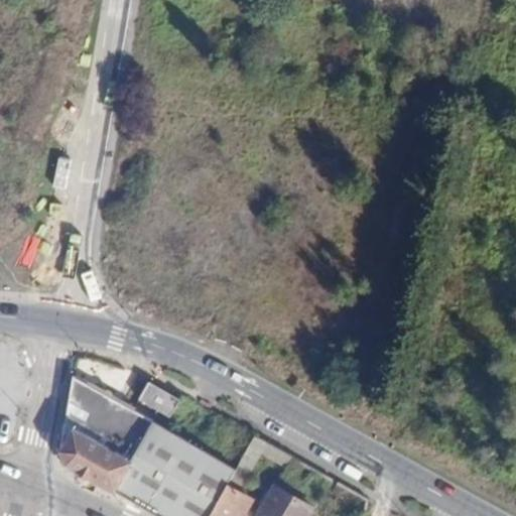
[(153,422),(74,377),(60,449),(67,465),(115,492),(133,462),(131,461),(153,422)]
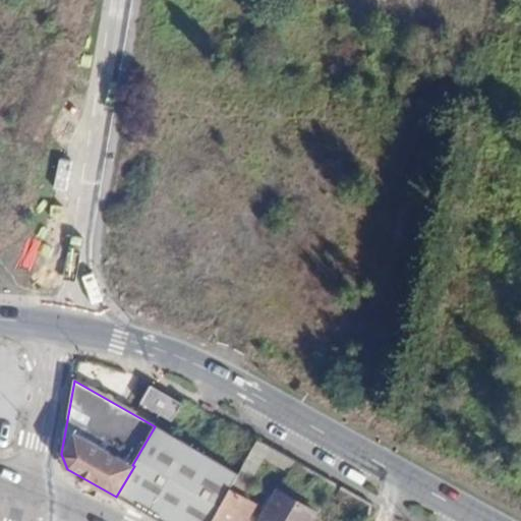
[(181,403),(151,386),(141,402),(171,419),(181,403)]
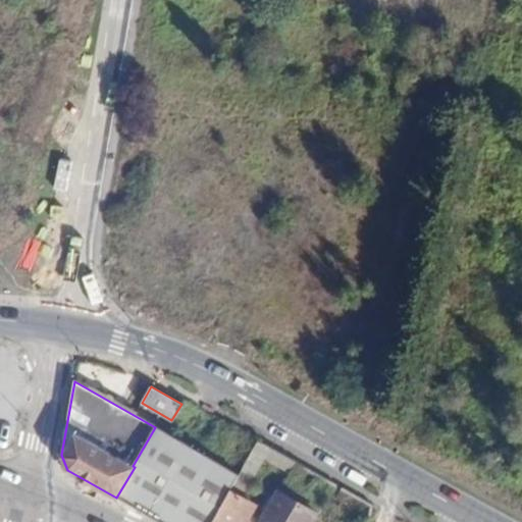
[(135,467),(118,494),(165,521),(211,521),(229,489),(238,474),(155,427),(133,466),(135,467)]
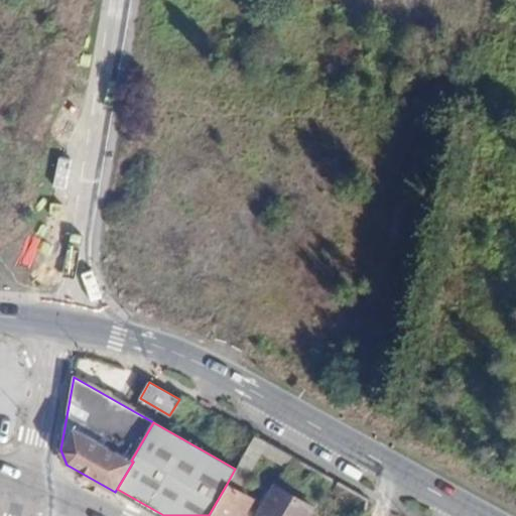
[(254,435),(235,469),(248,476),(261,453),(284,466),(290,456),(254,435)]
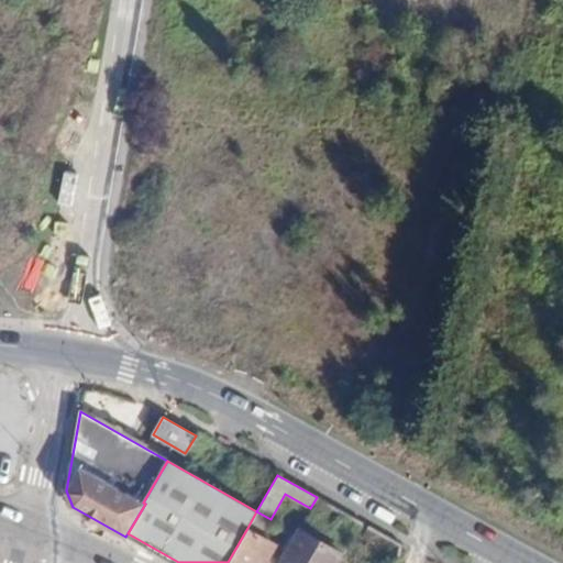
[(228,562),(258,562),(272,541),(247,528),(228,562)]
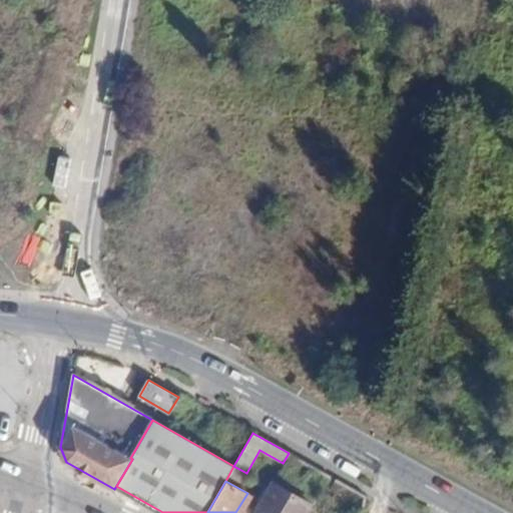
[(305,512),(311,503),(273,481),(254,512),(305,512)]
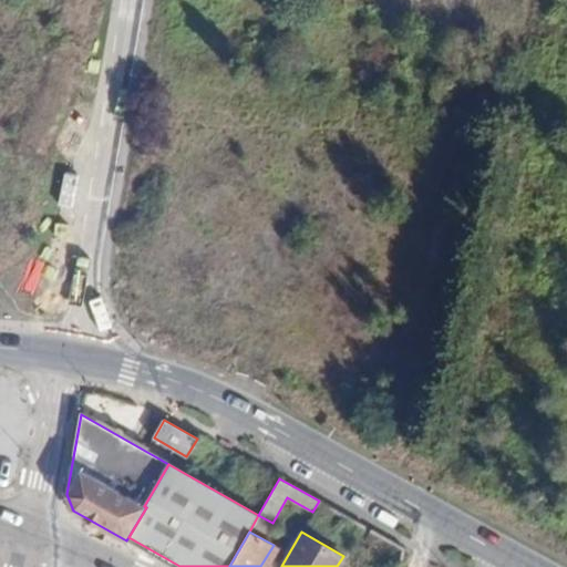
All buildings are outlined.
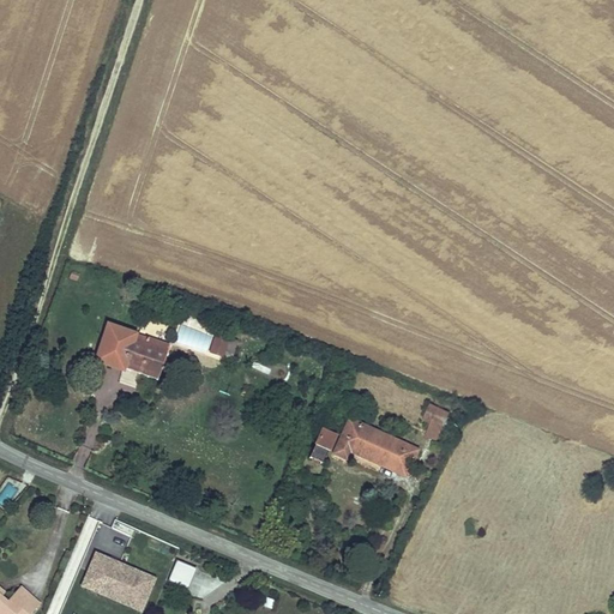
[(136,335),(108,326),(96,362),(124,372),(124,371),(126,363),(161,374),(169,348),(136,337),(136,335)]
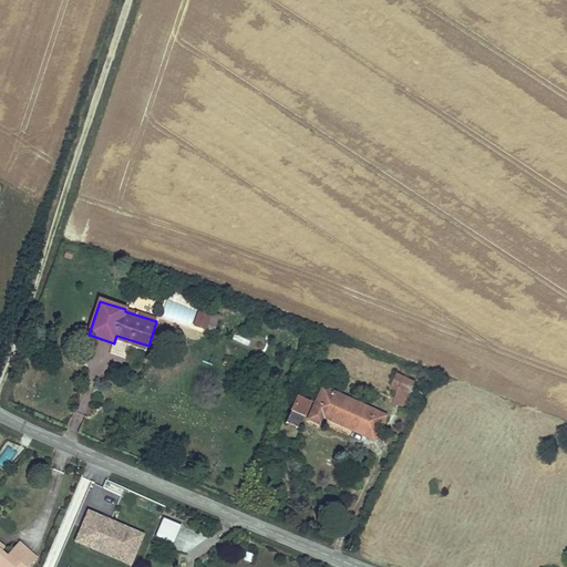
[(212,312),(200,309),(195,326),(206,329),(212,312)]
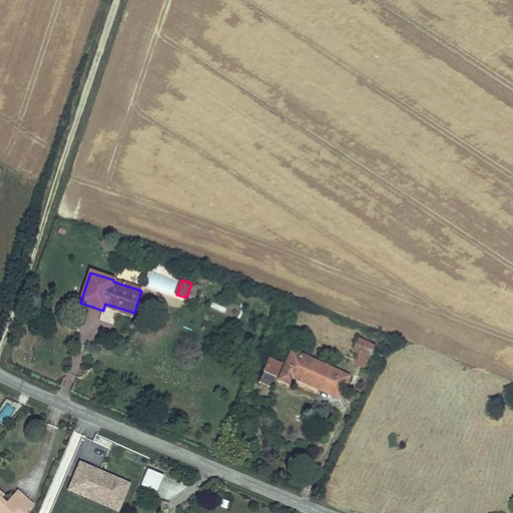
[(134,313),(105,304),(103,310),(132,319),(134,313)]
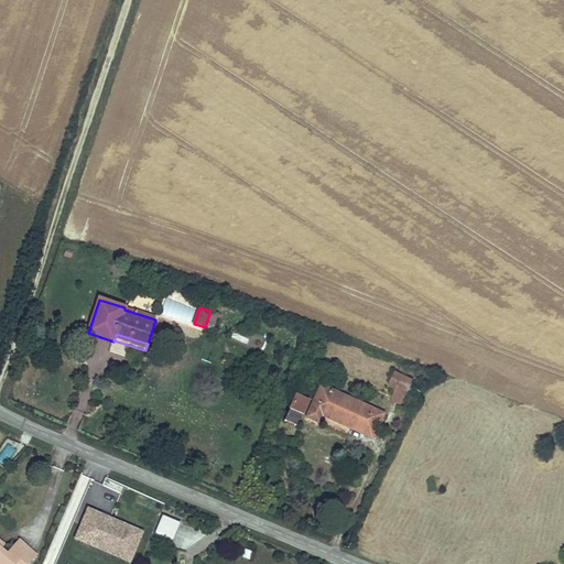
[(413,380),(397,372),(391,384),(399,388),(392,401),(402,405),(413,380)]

:::::

◆ JOB: Nothing but the exact text of the records should appear in your answer, with no pictures. Please write it out.

◆ RESULT BELOW:
[(153,422),(74,377),(60,449),(67,465),(115,492),(133,462),(131,461),(153,422)]
[(181,403),(151,386),(141,402),(171,419),(181,403)]
[(135,467),(118,494),(165,521),(211,521),(229,489),(238,474),(155,427),(133,466),(135,467)]
[(254,435),(235,469),(248,476),(261,453),(284,466),(290,456),(254,435)]
[(228,562),(258,562),(272,541),(247,528),(228,562)]
[(305,512),(311,503),(273,481),(254,512),(305,512)]
All buildings are outlined.
[(136,335),(108,326),(96,362),(124,372),(124,371),(126,363),(161,374),(169,348),(136,337),(136,335)]
[(212,312),(200,309),(195,326),(206,329),(212,312)]
[(134,313),(105,304),(103,310),(132,319),(134,313)]
[(413,380),(397,372),(391,384),(399,388),(392,401),(402,405),(413,380)]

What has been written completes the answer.